WHAT THE TASK ASKS: Transcribe the listing that follows in full, exactly, and drop its images.

RECORDS SUPPLIED:
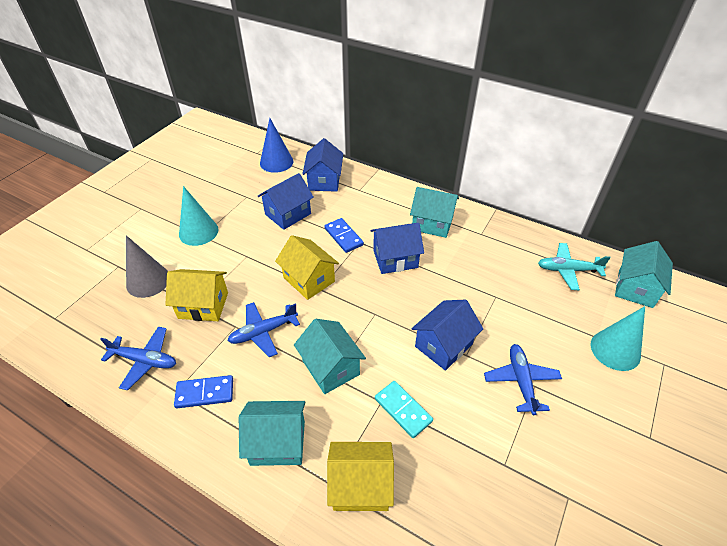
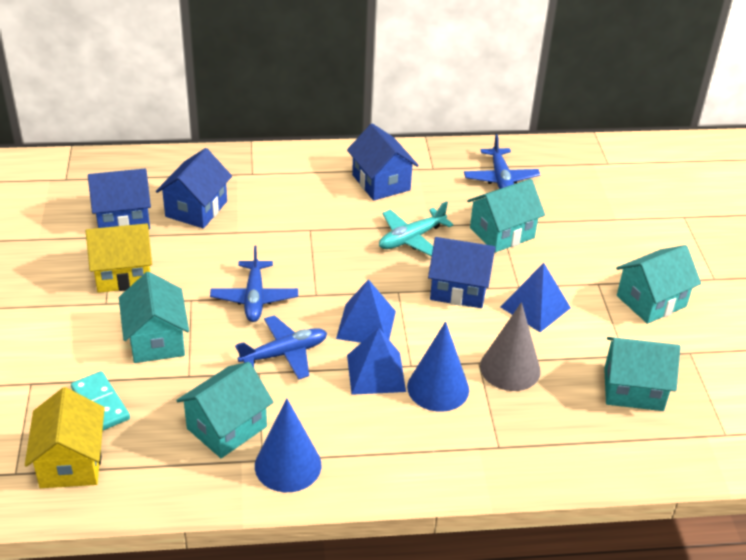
blue cone: 1 -> 2
blue domino: 2 -> 0
blue pyramid: 0 -> 3
turquoise cone: 2 -> 0
turquoise house: 4 -> 5
yellow house: 3 -> 2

RESULT OF THE EXERCISE:
blue cone: 1 -> 2
blue domino: 2 -> 0
blue pyramid: 0 -> 3
turquoise cone: 2 -> 0
turquoise house: 4 -> 5
yellow house: 3 -> 2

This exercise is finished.